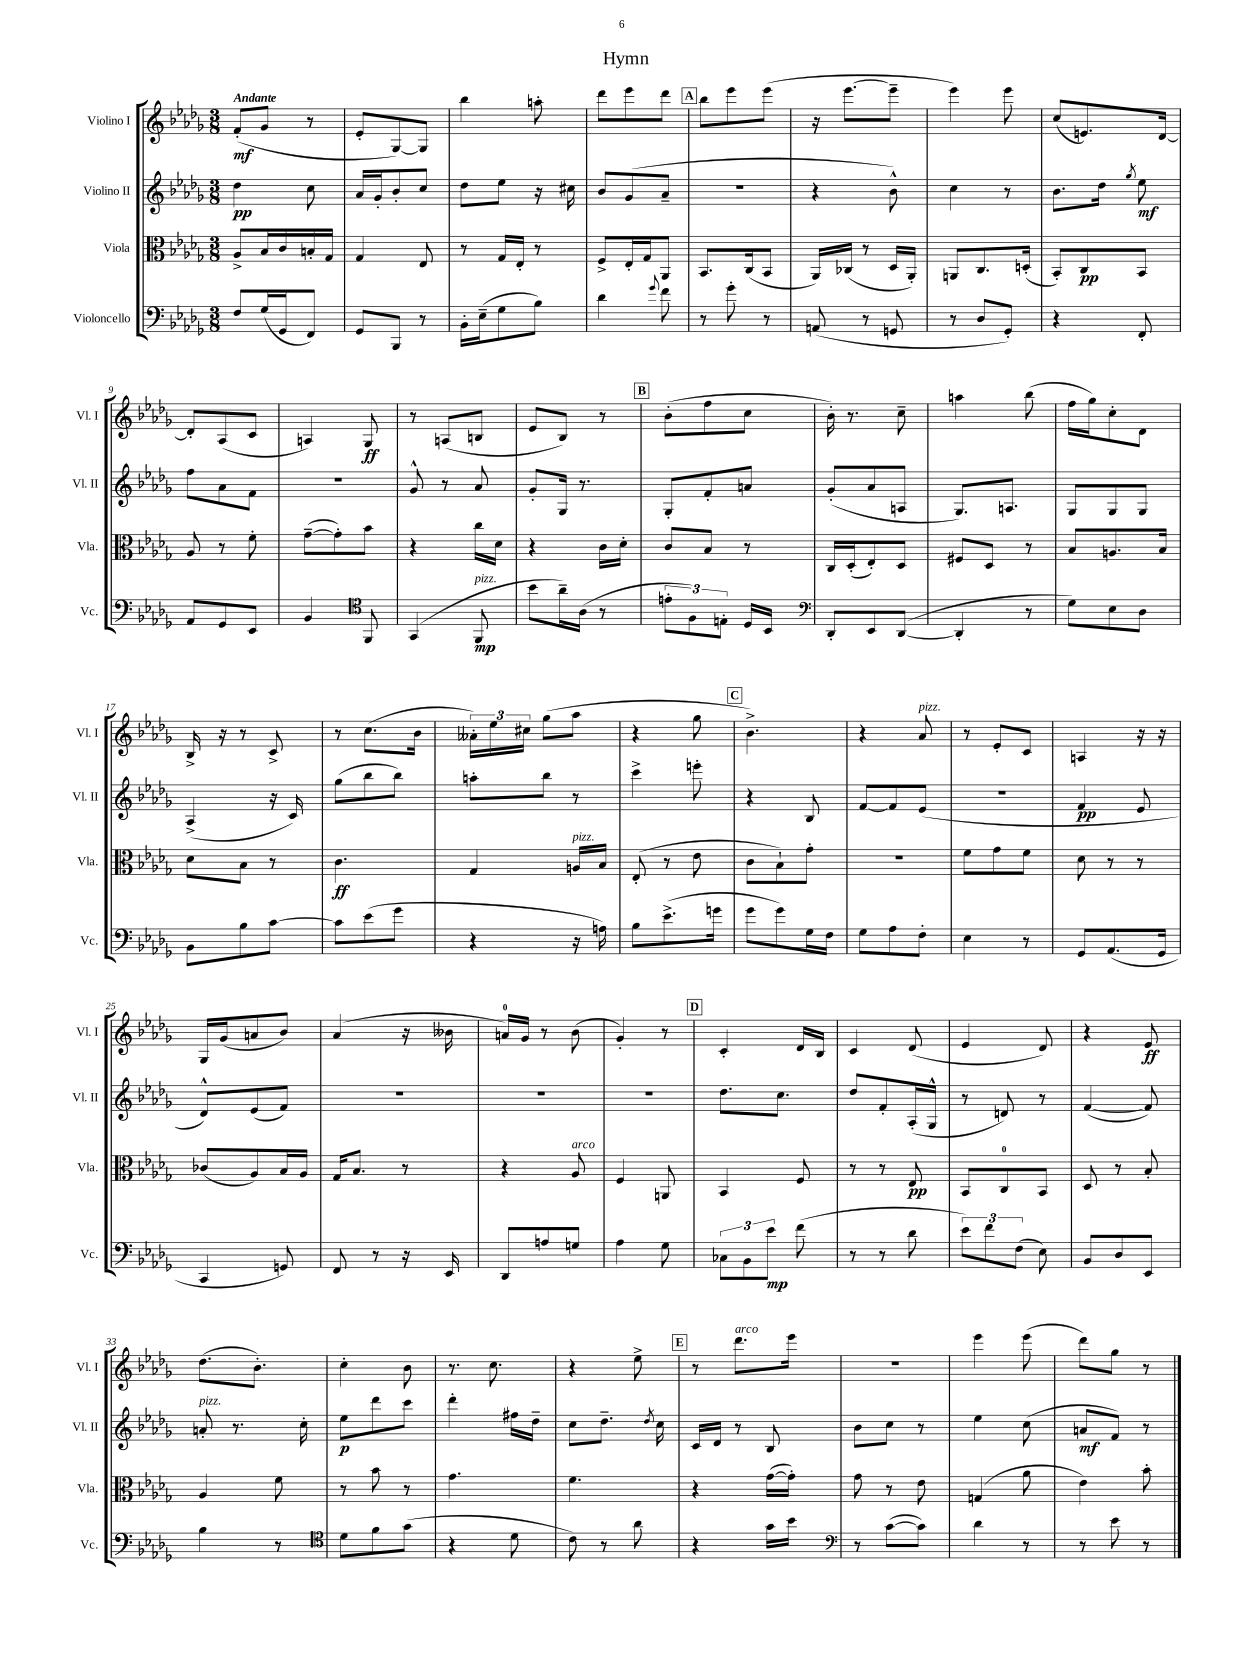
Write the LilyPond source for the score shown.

\header { title = "Hymn" }
<<
\new StaffGroup <<
\new Staff = "s0" \with { instrumentName = "Violino I" shortInstrumentName = "Vl. I" } {
    \clef treble \key des \major \numericTimeSignature \time 3/8 \tempo "Andante"
    \autoBeamOff f'8[-.\mf( ges'8] r8 |
    ees'8[-. ges8~) ges8] |
    bes''4 a''8-. |
    des'''8[ ees'''8 des'''8] |
    \mark \markup { \box "A" } bes''8[ ees'''8 ees'''8]( |
    r16 ees'''8.[~ ees'''8]-- |
    ees'''4) ees'''8 |
    c''8[( e'8.) des'16]~ |
    des'8[-. aes8( c'8] |
    a4) ges8\ff |
    r8 a8[( b8] |
    ees'8[ bes8]) r8 |
    \mark \markup { \box "B" } bes'8[-.( f''8 c''8] |
    bes'16-.) r8. c''8-- |
    a''4 bes''8( |
    f''16[ ges''16) c''8-. des'8] |
    bes16-> r16 r8 c'8-> |
    r8 c''8.[( bes'16] |
    \tuplet 3/2 { aeses'16[-.) ees''16 cis''16] } ges''8[( aes''8] |
    r4 ges''8 |
    \mark \markup { \box "C" } bes'4.->) |
    r4 aes'8^\markup { \italic "pizz." } |
    r8 ees'8[-. c'8] |
    a4 r16 r16 |
    ges16[ ges'16( a'8 bes'8]) |
    aes'4( r16 beses'16 |
    a'16[-0) ges'16] r8 bes'8( |
    ges'4-.) r8 |
    \mark \markup { \box "D" } c'4-. des'16[ bes16] |
    c'4 des'8( |
    ees'4 des'8) |
    r4 ees'8\ff |
    des''8.[( bes'8.]-.) |
    c''4-. bes'8 |
    r8. c''8. |
    r4 ees''8-> |
    \mark \markup { \box "E" } r8 des'''8.[^\markup { \italic "arco" } ees'''16] |
    R4. |
    ees'''4 ees'''8( |
    des'''8[) ges''8] r8 \bar "|." |
}
\new Staff = "s1" \with { instrumentName = "Violino II" shortInstrumentName = "Vl. II" } {
    \clef treble \key des \major \numericTimeSignature \time 3/8
    \autoBeamOff des''4\pp c''8 |
    aes'16[ ges'16-. bes'8-. c''8] |
    des''8[ ees''8] r16 cis''16 |
    bes'8[ ges'8( aes'8]-- |
    \mark \markup { \box "A" } R4. |
    r4 bes'8-^) |
    c''4 r8 |
    bes'8.[ des''16] \acciaccatura { ges''8 } ees''8\mf |
    f''8[ aes'8 f'8] |
    R4. |
    ges'8-^ r8 aes'8 |
    ges'8[-. ges16] r8. |
    \mark \markup { \box "B" } ges8[-. f'8-. a'8] |
    ges'8[-.( aes'8 a8] |
    ges8.[) a8.] |
    ges8[ ges8 ges8] |
    aes4->( r16 c'16) |
    ges''8[( bes''8 bes''8]) |
    a''8[-. bes''8] r8 |
    c'''4-> e'''8-. |
    \mark \markup { \box "C" } r4 bes8 |
    f'8[~ f'8 ees'8]( |
    R4. |
    f'4\pp ees'8 |
    des'8[-^) ees'8( f'8]) |
    R4. |
    R4. |
    R4. |
    \mark \markup { \box "D" } des''8.[ c''8.] |
    des''8[ f'8-. aes16-.( ges16]-^ |
    r8 d'8) r8 |
    f'4~( f'8) |
    a'8-.^\markup { \italic "pizz." } r8. c''16-. |
    ees''8[\p des'''8 c'''8] |
    des'''4-. fis''16[ des''16]-- |
    c''8[ des''8.]-- \acciaccatura { des''8 } c''16 |
    \mark \markup { \box "E" } c'16[ des'16] r8 bes8 |
    bes'8[ c''8] r8 |
    ees''4 c''8( |
    a'8[\mf f'8]) r8 \bar "|." |
}
\new Staff = "s2" \with { instrumentName = "Viola" shortInstrumentName = "Vla." } {
    \clef alto \key des \major \numericTimeSignature \time 3/8
    \autoBeamOff aes8[-> bes16 c'16 b16-. ges16] |
    ges4 ees8 |
    r8 ges16[ ees16]-. r8 |
    f8[-> ees16-. ges16 aes,8] |
    \mark \markup { \box "A" } bes,8.[ c16( bes,8] |
    aes,16[) ces16]( r8 des16[ aes,16]-.) |
    a,8[ c8. d16]-.( |
    bes,8[-.) c8\pp bes,8] |
    aes8 r8 f'8-. |
    ges'8[~--( ges'8-.) bes'8] |
    r4 c''16[ des'16] |
    r4 c'16[ des'16]-. |
    \mark \markup { \box "B" } c'8[ bes8] r8 |
    c16[ des16-.( ees8-.) des8] |
    fis8[ des8] r8 |
    bes8[ a8. bes16] |
    des'8[ bes8] r8 |
    c'4.\ff |
    ges4 a16[^\markup { \italic "pizz." } bes16] |
    ees8-.( r8 ees'8 |
    \mark \markup { \box "C" } c'8[ bes8-!) ges'8]-. |
    R4. |
    f'8[ ges'8 f'8] |
    des'8 r8 r8 |
    ces'8[( aes8) bes16 aes16] |
    ges16[ bes8.] r8 |
    r4 aes8^\markup { \italic "arco" } |
    f4 a,8 |
    \mark \markup { \box "D" } bes,4 f8 |
    r8 r8 ees8\pp |
    bes,8[ c8-0 bes,8] |
    des8 r8 bes8-. |
    aes4 f'8 |
    r8 bes'8 r8 |
    ges'4. |
    f'4. |
    \mark \markup { \box "E" } r4 ges'16[~( ges'16]-.) |
    ges'8 r8 ees'8 |
    g4( aes'8 |
    ees'4) bes'8-. \bar "|." |
}
\new Staff = "s3" \with { instrumentName = "Violoncello" shortInstrumentName = "Vc." } {
    \clef bass \key des \major \numericTimeSignature \time 3/8
    \autoBeamOff f8[ ges16( ges,16 f,8]) |
    ges,8[ bes,,8] r8 |
    bes,16[-. ees16--( ges8 bes8]) |
    des'4 \appoggiatura { ges'8 } f'8 |
    \mark \markup { \box "A" } r8 ges'8-. r8 |
    a,8( r8 g,8 |
    r8 des8[ ges,8]-.) |
    r4 f,8-. |
    aes,8[ ges,8 ees,8] |
    bes,4 \clef tenor f,8 |
    ges,4( f,8\mp^\markup { \italic "pizz." } |
    bes'8[ aes'16--) aes16]( r8 |
    \mark \markup { \box "B" } \tuplet 3/2 { e'8[-. f8) e8]-. } des16[ bes,16] |
    \clef bass des,8[-. ees,8 des,8]~( |
    des,4-. r8 |
    ges8[) ees8 des8] |
    bes,8[ bes8 c'8]~ |
    c'8[ ees'8( ges'8] |
    r4 r16 a16) |
    bes8[ ees'8.->( g'16] |
    \mark \markup { \box "C" } ges'8[ ges'8) ges16 f16] |
    ges8[ aes8 f8]-. |
    ees4 r8 |
    ges,8[ aes,8.( ges,16] |
    c,4 g,8) |
    f,8 r8 r16 ees,16 |
    des,8[ a8 g8] |
    aes4 ges8 |
    \mark \markup { \box "D" } \tuplet 3/2 { ces8[ bes,8 ees'8]\mp } f'8( |
    r8 r8 des'8 |
    \tuplet 3/2 { ees'8[) f'8 f8]( } ees8) |
    bes,8[ des8 ees,8] |
    bes4 r8 |
    \clef tenor des'8[ f'8 ges'8]( |
    r4 des'8 |
    c'8) r8 aes'8 |
    \mark \markup { \box "E" } r4 ges'16[ bes'16] |
    \clef bass r8 c'8[~( c'8]) |
    des'4 r8 |
    r8 ees'8 r8 \bar "|." |
}
>>
>>
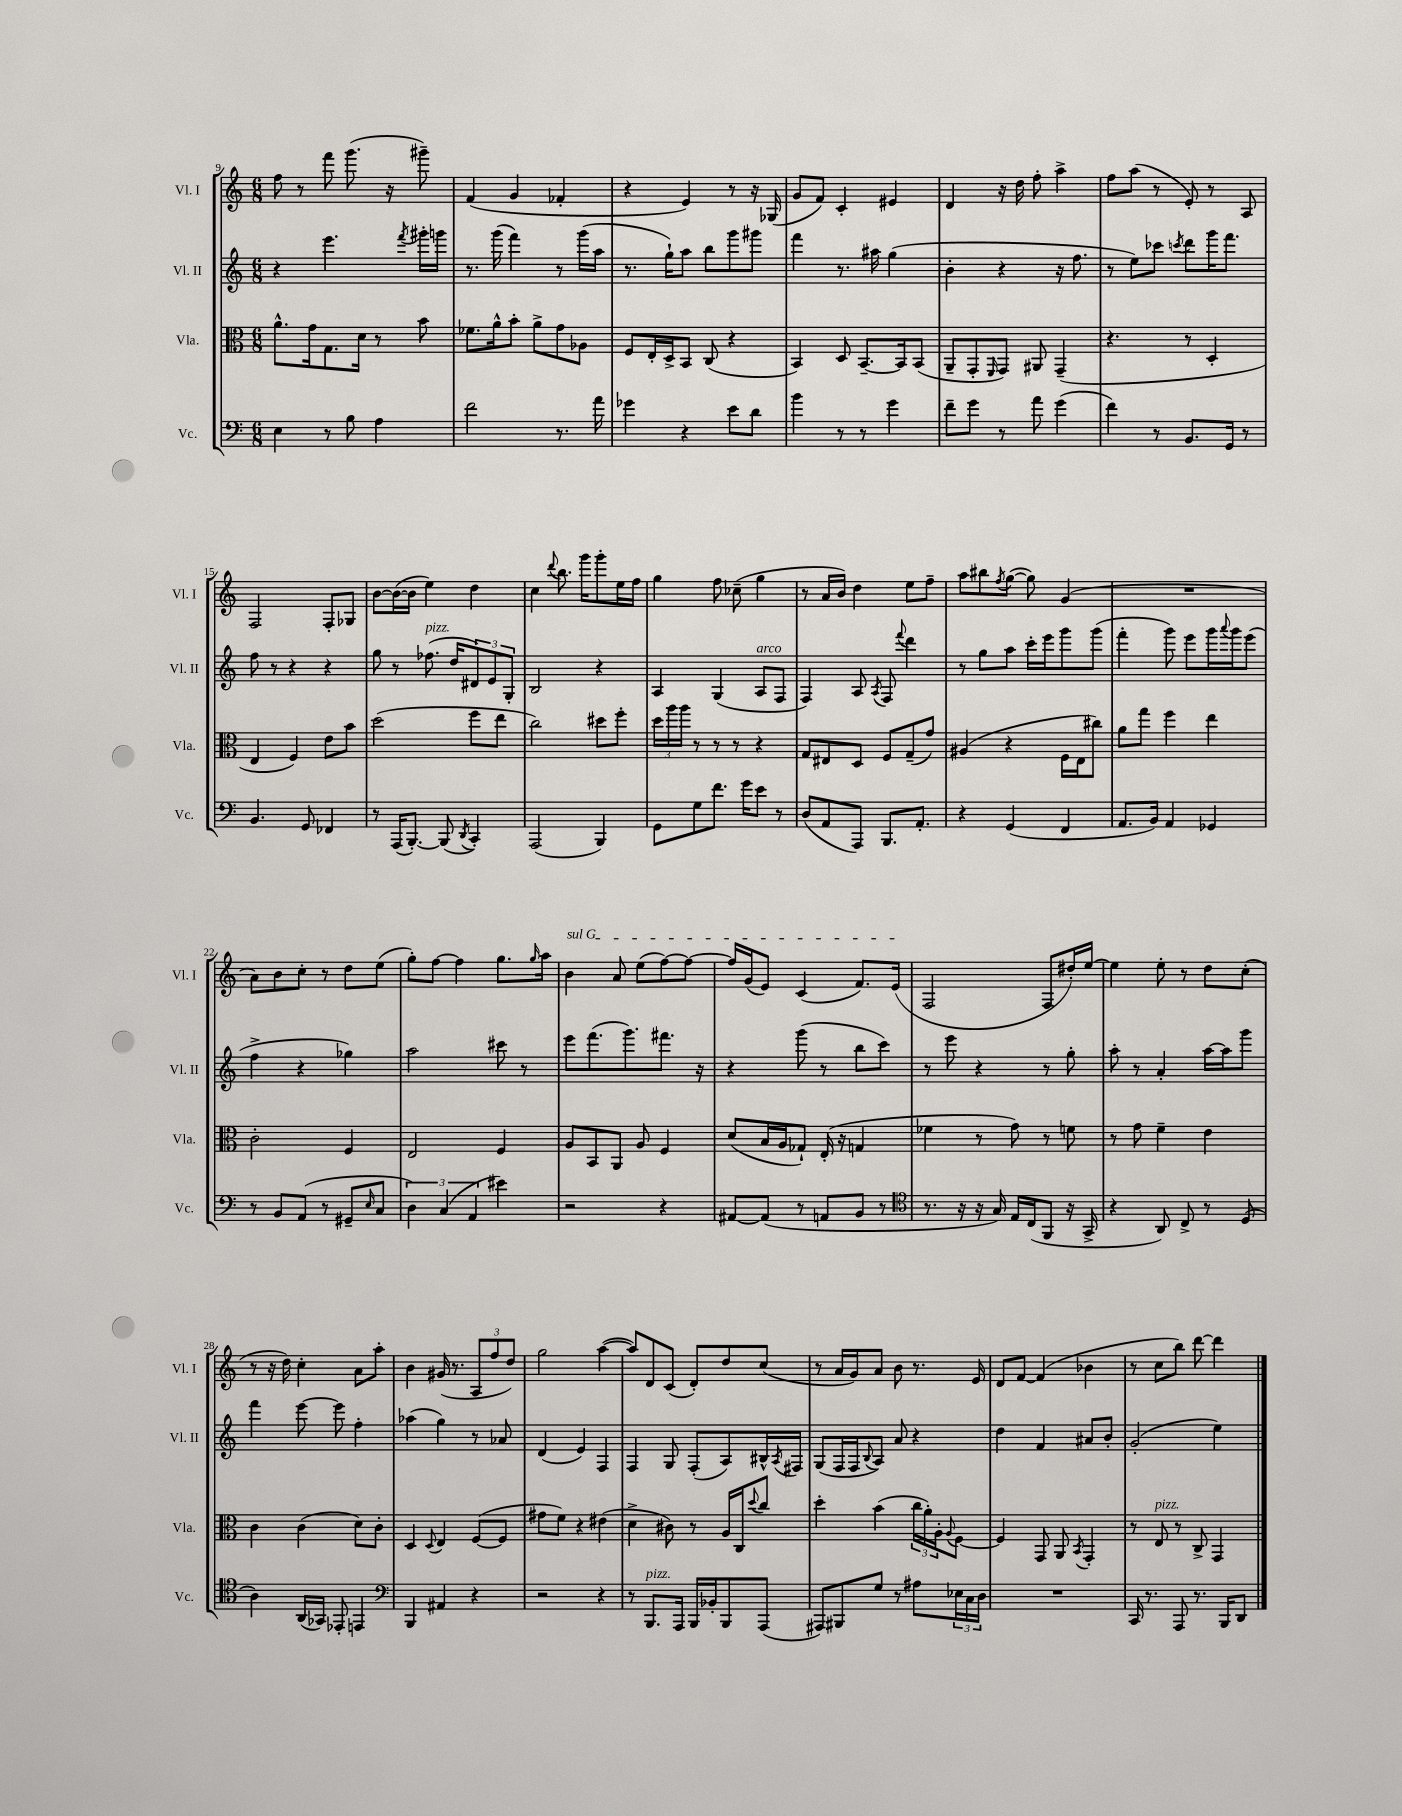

■ What needs to be done
From the records above, pull out every line containing the string "major". Case counts.

■ Solution
    \clef treble \key des \major \numericTimeSignature \time 3/8 \tempo "Andante"
    \clef treble \key des \major \numericTimeSignature \time 3/8
    \clef alto \key des \major \numericTimeSignature \time 3/8
    \clef bass \key des \major \numericTimeSignature \time 3/8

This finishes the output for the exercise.